DATA:
-*-

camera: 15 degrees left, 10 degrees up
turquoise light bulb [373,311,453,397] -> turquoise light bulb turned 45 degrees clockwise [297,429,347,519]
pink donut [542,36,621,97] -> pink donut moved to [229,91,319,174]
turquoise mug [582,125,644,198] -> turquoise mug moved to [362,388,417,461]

-*-

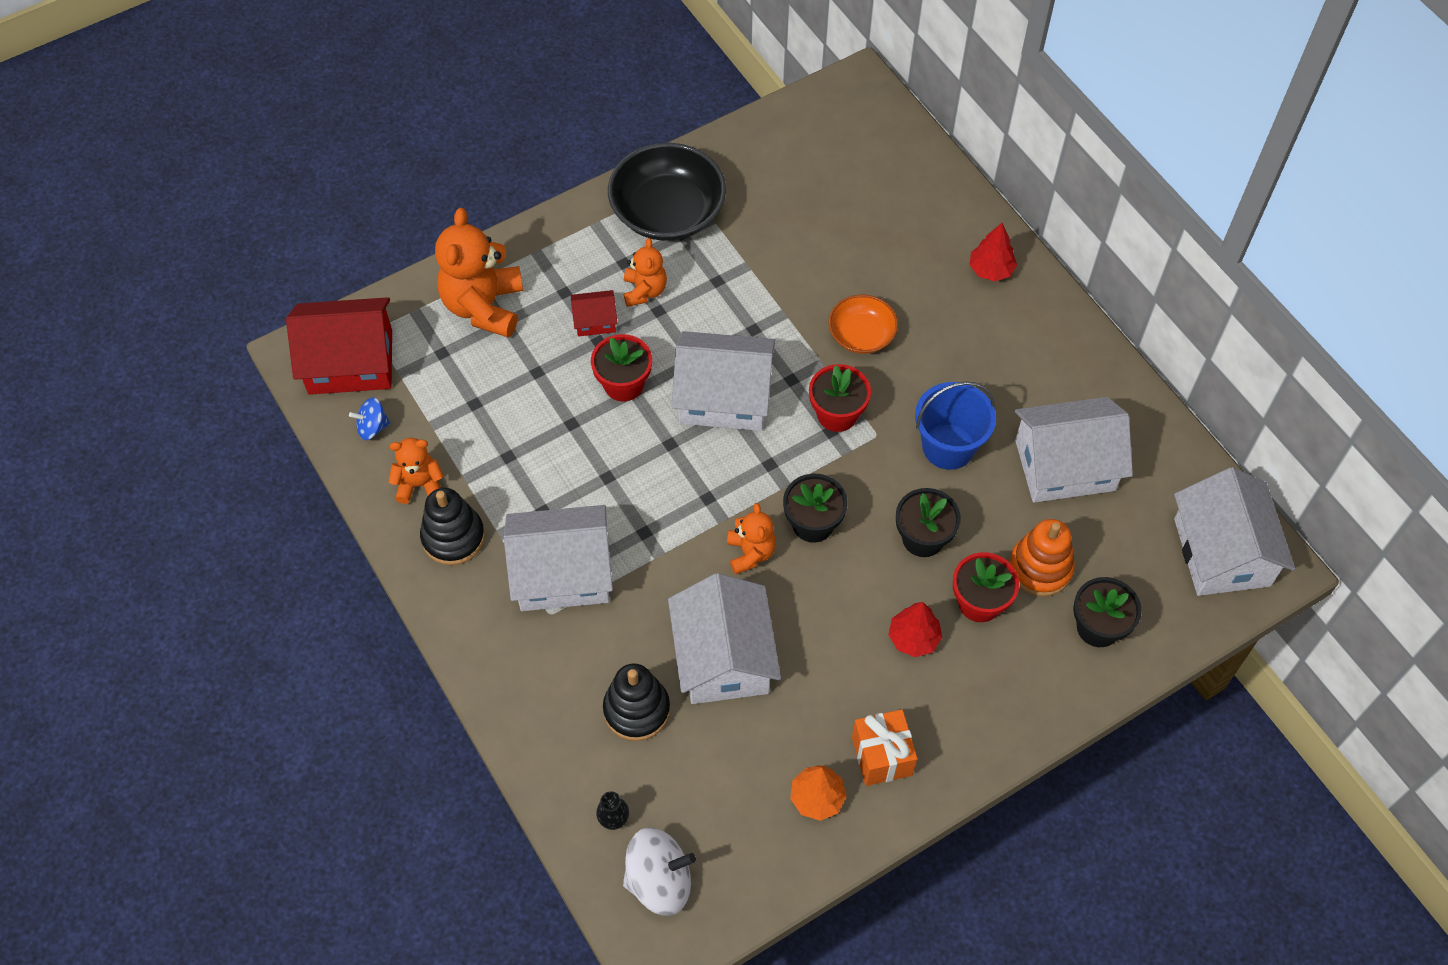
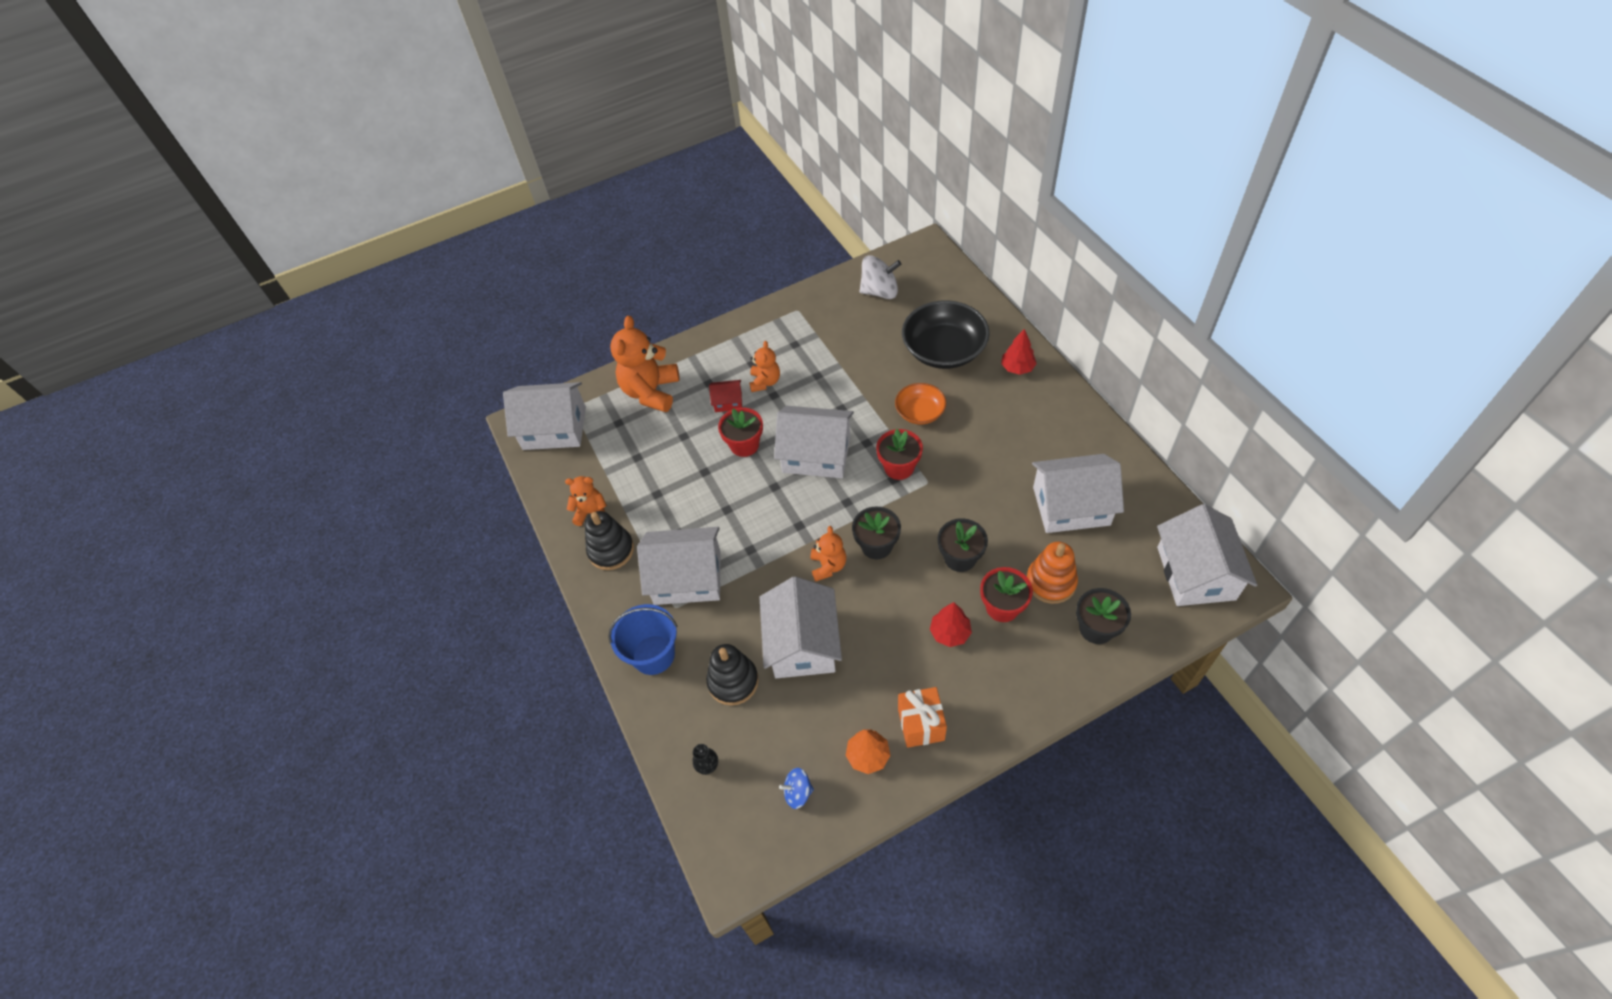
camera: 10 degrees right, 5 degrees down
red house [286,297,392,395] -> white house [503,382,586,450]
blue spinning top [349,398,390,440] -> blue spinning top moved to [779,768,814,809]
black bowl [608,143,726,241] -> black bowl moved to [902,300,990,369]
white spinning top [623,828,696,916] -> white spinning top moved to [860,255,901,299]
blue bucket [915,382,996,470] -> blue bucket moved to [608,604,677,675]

-*-

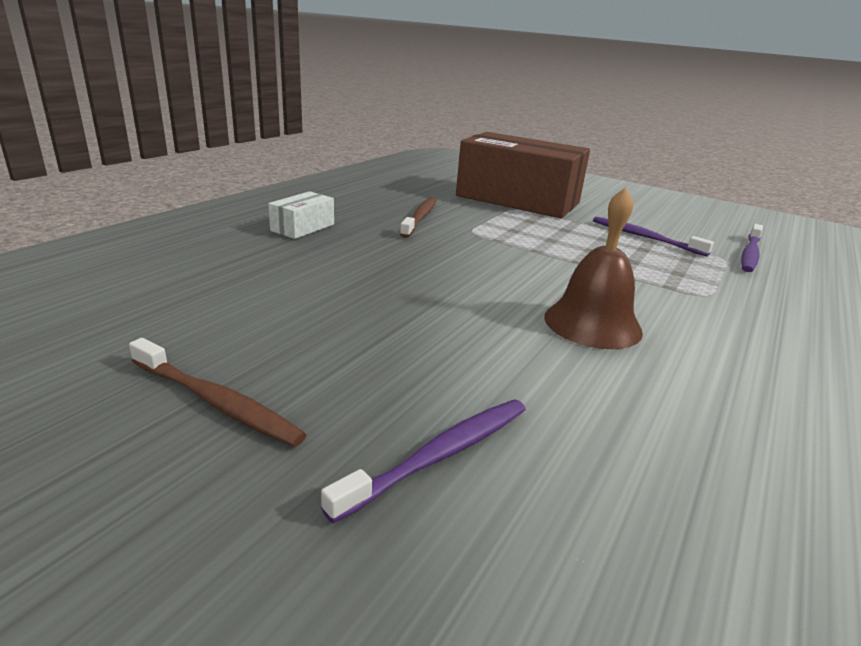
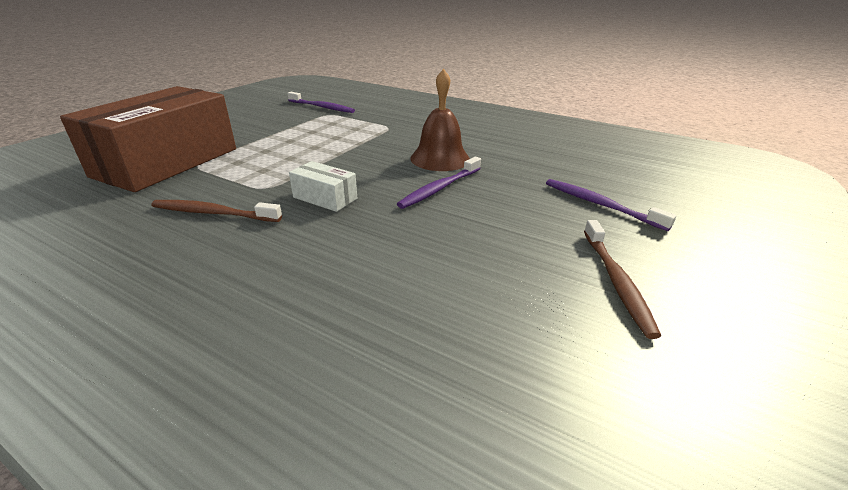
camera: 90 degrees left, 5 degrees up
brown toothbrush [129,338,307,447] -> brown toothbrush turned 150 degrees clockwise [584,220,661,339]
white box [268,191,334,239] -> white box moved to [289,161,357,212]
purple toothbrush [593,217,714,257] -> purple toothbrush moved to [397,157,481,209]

-*-

THE TASK:
Could you repeat exactly the lines in the listing above from the one with "black bowl [608,143,726,241]" down to the one with "blue bucket [915,382,996,470]"? Include both of those lines.

ANSWER BOX:
black bowl [608,143,726,241] -> black bowl moved to [902,300,990,369]
white spinning top [623,828,696,916] -> white spinning top moved to [860,255,901,299]
blue bucket [915,382,996,470] -> blue bucket moved to [608,604,677,675]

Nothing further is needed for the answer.